Saved data entries
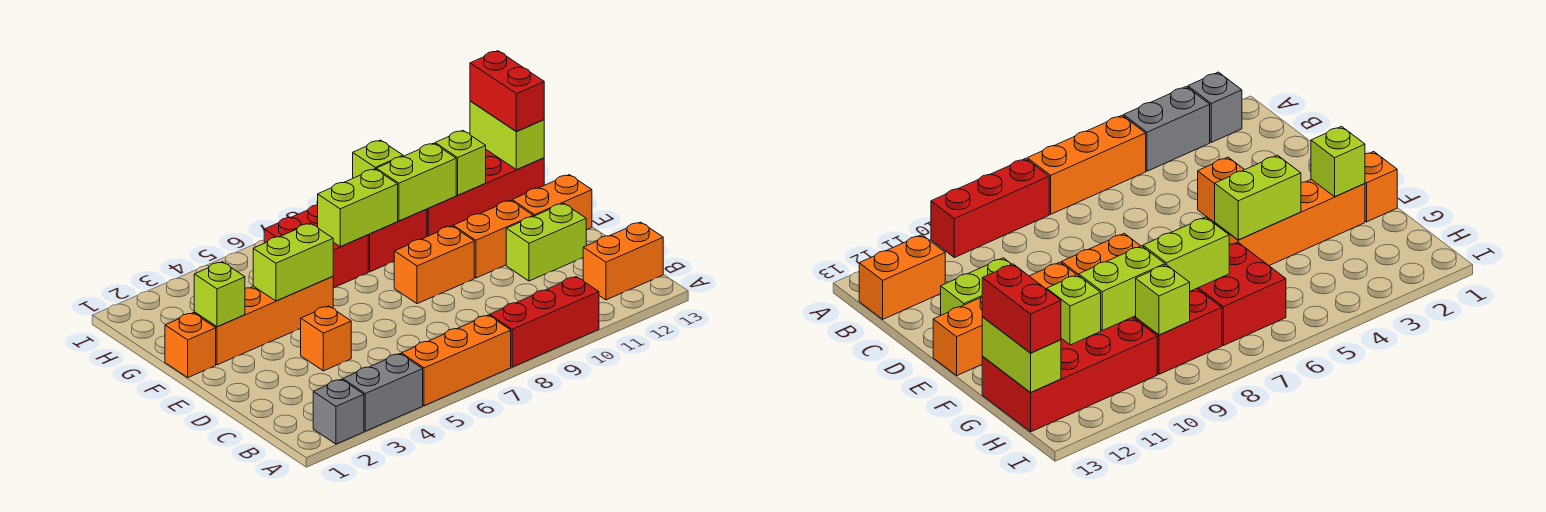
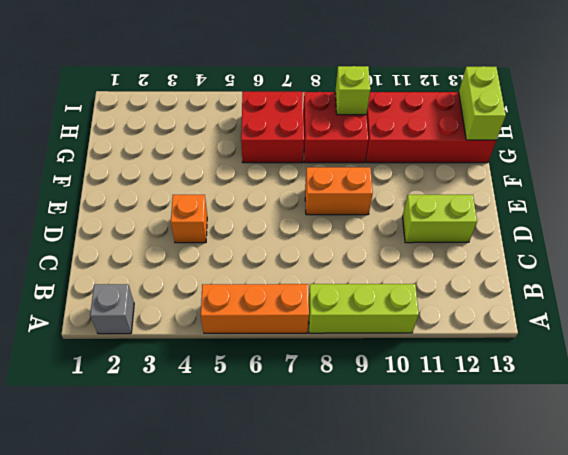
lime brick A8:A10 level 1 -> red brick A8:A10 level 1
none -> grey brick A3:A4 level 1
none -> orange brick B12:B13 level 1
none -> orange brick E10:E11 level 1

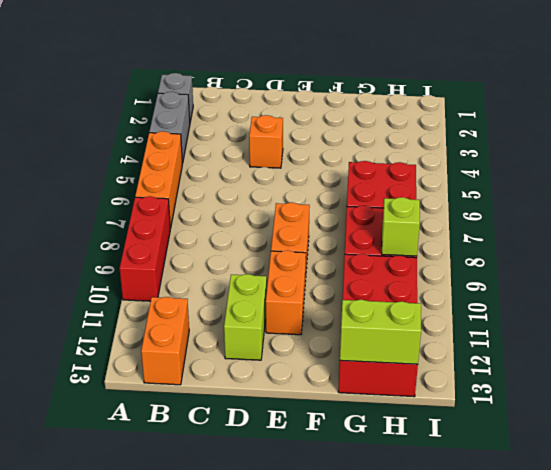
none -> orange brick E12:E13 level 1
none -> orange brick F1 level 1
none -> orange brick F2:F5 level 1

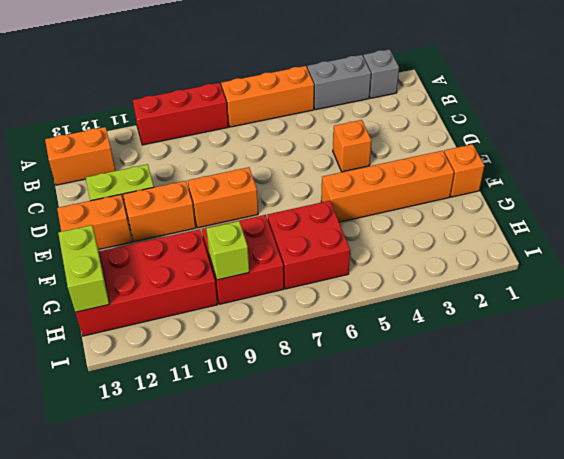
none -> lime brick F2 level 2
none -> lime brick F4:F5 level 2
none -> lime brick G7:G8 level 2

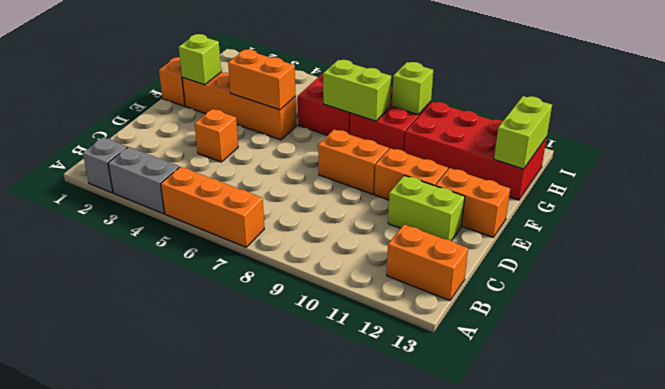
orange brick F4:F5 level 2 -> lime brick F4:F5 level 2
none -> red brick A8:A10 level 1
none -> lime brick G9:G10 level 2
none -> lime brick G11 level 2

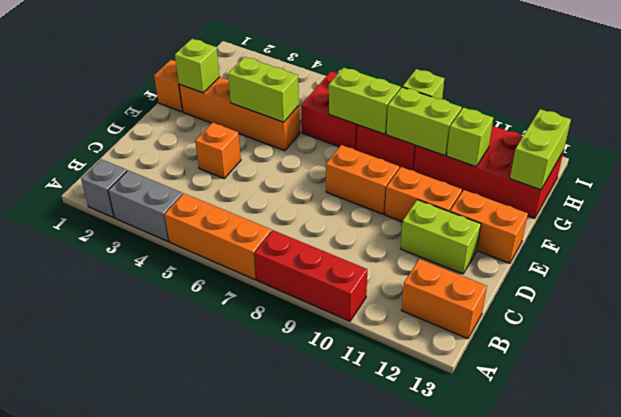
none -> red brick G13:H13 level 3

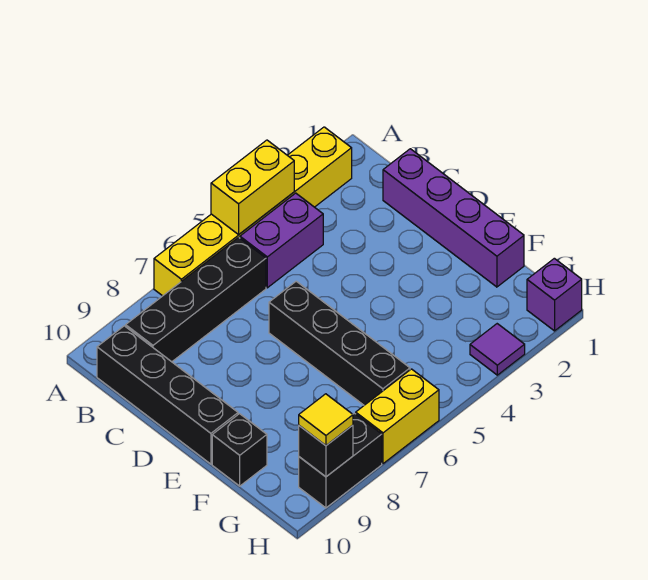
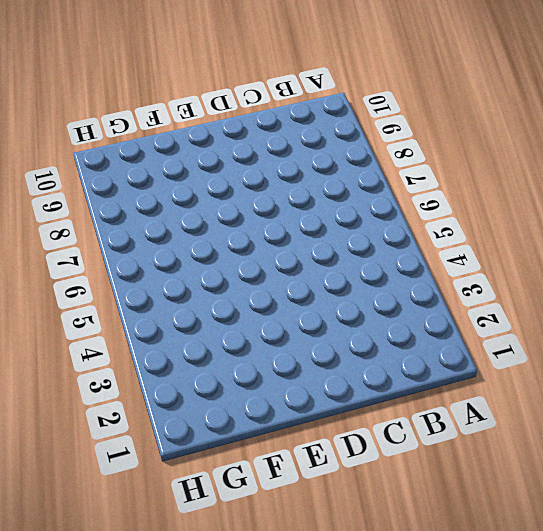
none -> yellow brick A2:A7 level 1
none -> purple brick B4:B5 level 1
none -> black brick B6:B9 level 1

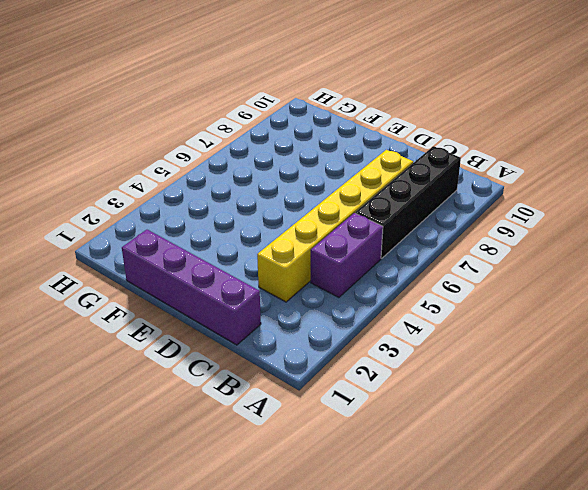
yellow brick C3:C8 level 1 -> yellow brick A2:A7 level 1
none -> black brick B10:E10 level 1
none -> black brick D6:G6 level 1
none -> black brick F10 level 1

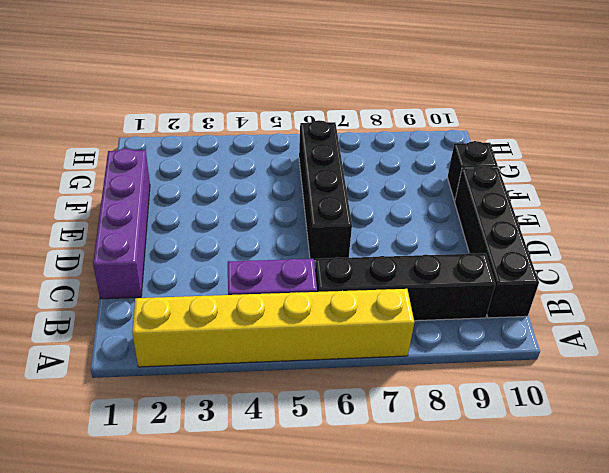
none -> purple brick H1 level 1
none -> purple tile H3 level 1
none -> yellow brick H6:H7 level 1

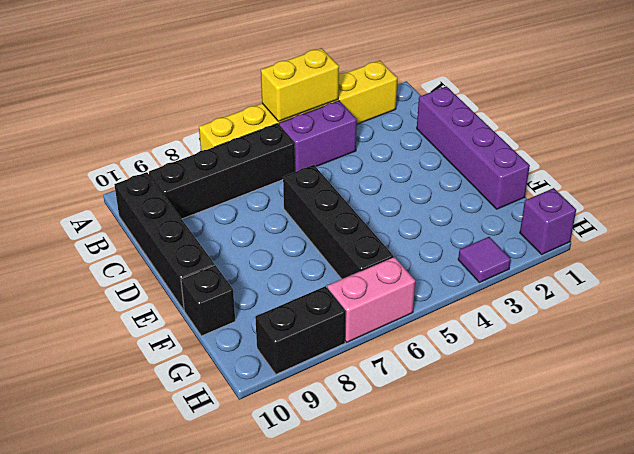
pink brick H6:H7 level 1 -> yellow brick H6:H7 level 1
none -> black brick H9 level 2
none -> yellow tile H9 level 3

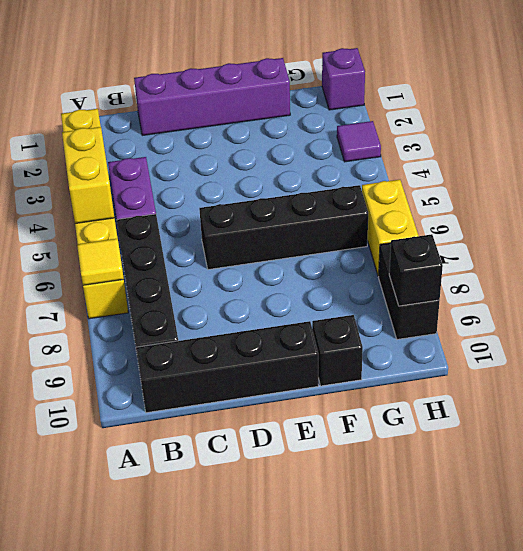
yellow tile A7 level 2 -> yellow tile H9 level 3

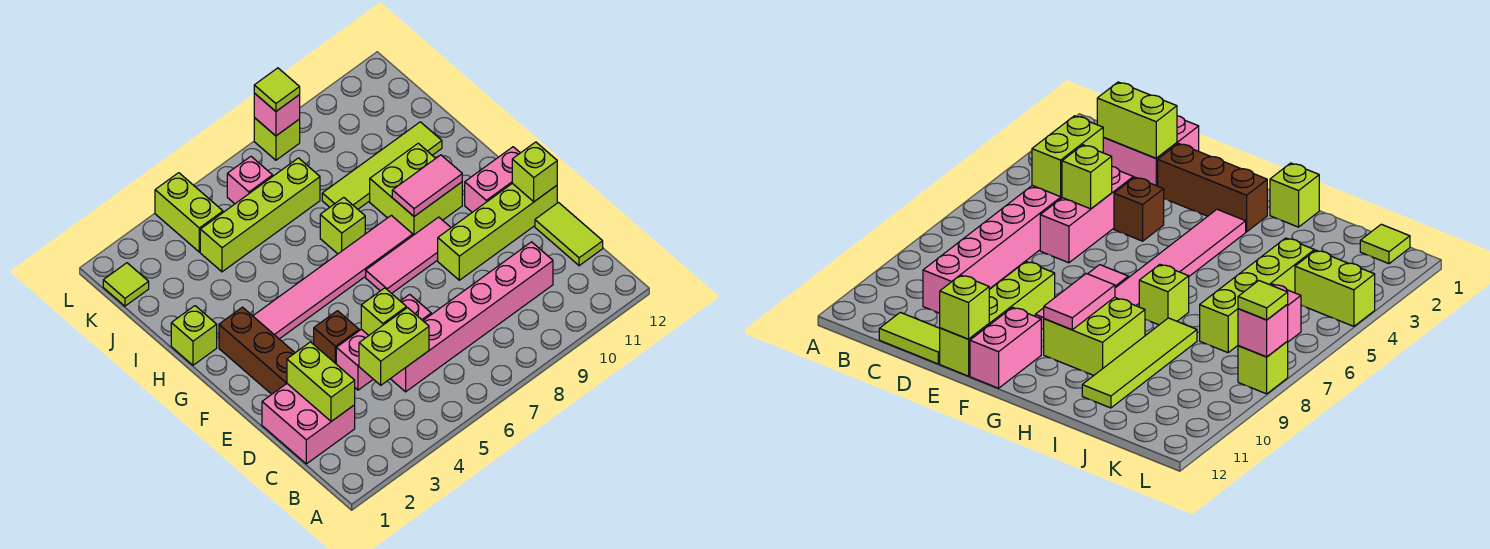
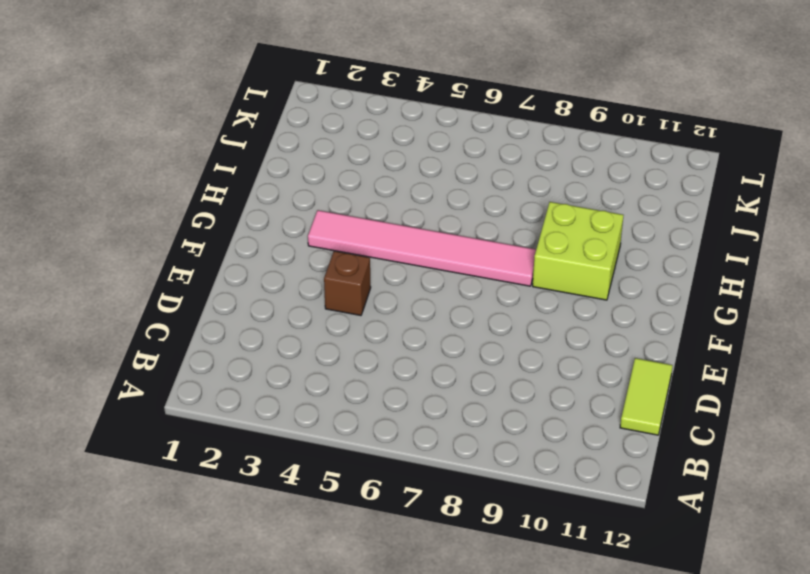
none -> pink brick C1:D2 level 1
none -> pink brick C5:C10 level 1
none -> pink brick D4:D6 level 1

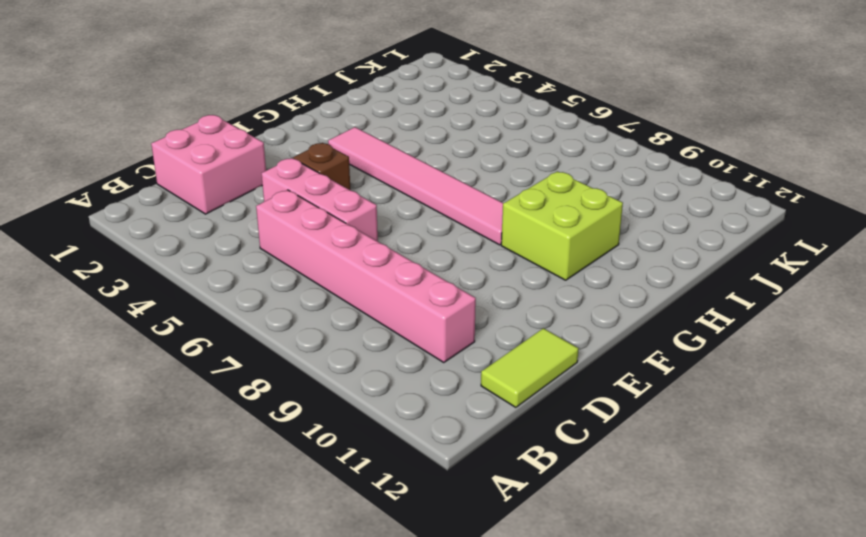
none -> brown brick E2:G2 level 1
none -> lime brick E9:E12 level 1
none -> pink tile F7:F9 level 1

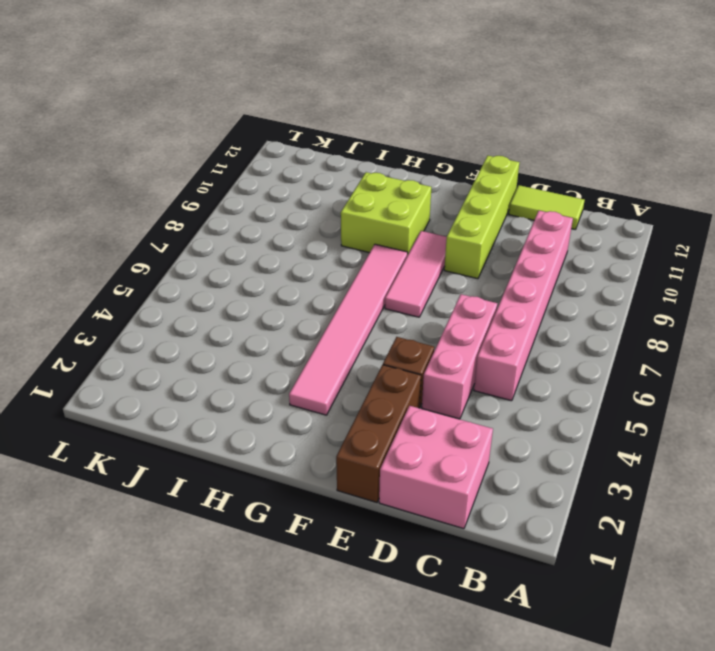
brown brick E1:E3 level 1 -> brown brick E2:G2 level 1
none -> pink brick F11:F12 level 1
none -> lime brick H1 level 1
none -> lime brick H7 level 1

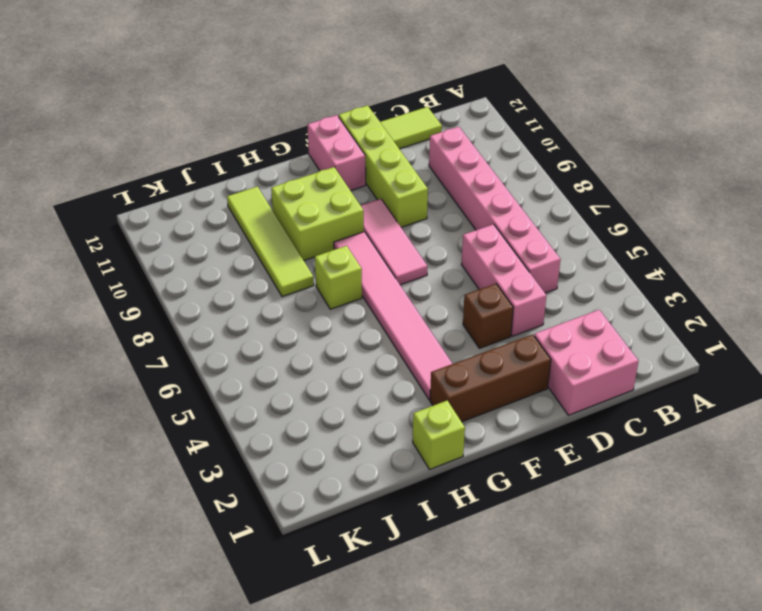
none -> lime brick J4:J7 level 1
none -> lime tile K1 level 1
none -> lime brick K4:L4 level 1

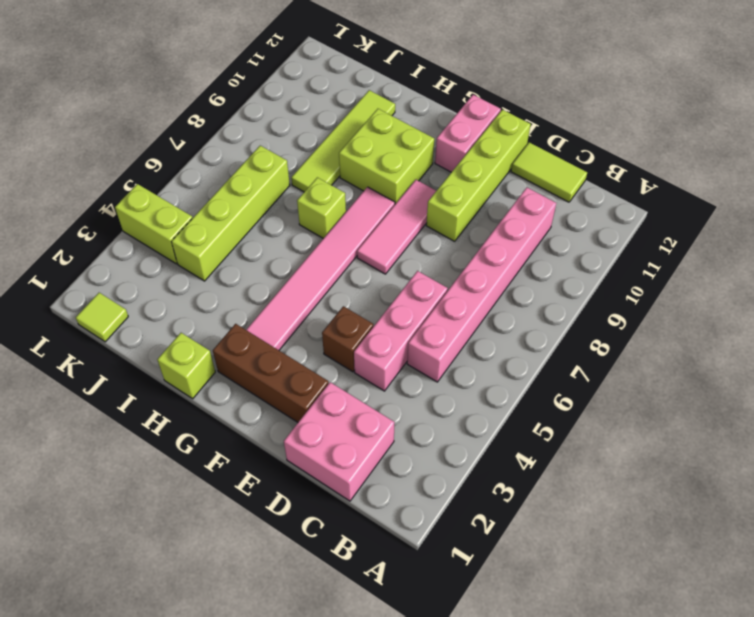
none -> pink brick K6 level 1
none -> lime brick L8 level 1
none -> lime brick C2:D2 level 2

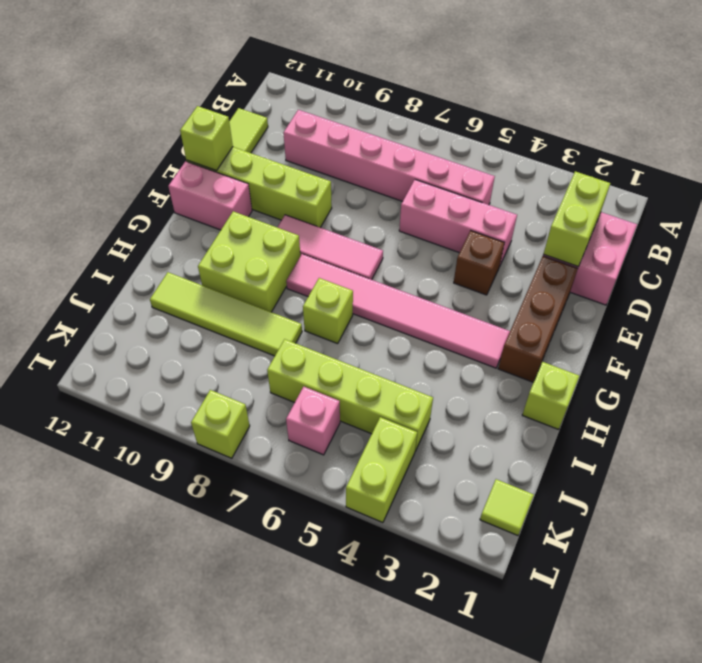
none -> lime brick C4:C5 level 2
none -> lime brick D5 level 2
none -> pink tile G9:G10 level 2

> What you should do: Write the records above out again exactly, with no pictures in your copy.

> Result of this task:
lime brick A8:A10 level 1 -> red brick A8:A10 level 1
none -> grey brick A3:A4 level 1
none -> orange brick B12:B13 level 1
none -> orange brick E10:E11 level 1

none -> orange brick E12:E13 level 1
none -> orange brick F1 level 1
none -> orange brick F2:F5 level 1

none -> lime brick F2 level 2
none -> lime brick F4:F5 level 2
none -> lime brick G7:G8 level 2

orange brick F4:F5 level 2 -> lime brick F4:F5 level 2
none -> red brick A8:A10 level 1
none -> lime brick G9:G10 level 2
none -> lime brick G11 level 2

none -> red brick G13:H13 level 3

none -> yellow brick A2:A7 level 1
none -> purple brick B4:B5 level 1
none -> black brick B6:B9 level 1

yellow brick C3:C8 level 1 -> yellow brick A2:A7 level 1
none -> black brick B10:E10 level 1
none -> black brick D6:G6 level 1
none -> black brick F10 level 1

none -> purple brick H1 level 1
none -> purple tile H3 level 1
none -> yellow brick H6:H7 level 1

pink brick H6:H7 level 1 -> yellow brick H6:H7 level 1
none -> black brick H9 level 2
none -> yellow tile H9 level 3

yellow tile A7 level 2 -> yellow tile H9 level 3

none -> pink brick C1:D2 level 1
none -> pink brick C5:C10 level 1
none -> pink brick D4:D6 level 1

none -> brown brick E2:G2 level 1
none -> lime brick E9:E12 level 1
none -> pink tile F7:F9 level 1

brown brick E1:E3 level 1 -> brown brick E2:G2 level 1
none -> pink brick F11:F12 level 1
none -> lime brick H1 level 1
none -> lime brick H7 level 1

none -> lime brick J4:J7 level 1
none -> lime tile K1 level 1
none -> lime brick K4:L4 level 1

none -> pink brick K6 level 1
none -> lime brick L8 level 1
none -> lime brick C2:D2 level 2

none -> lime brick C4:C5 level 2
none -> lime brick D5 level 2
none -> pink tile G9:G10 level 2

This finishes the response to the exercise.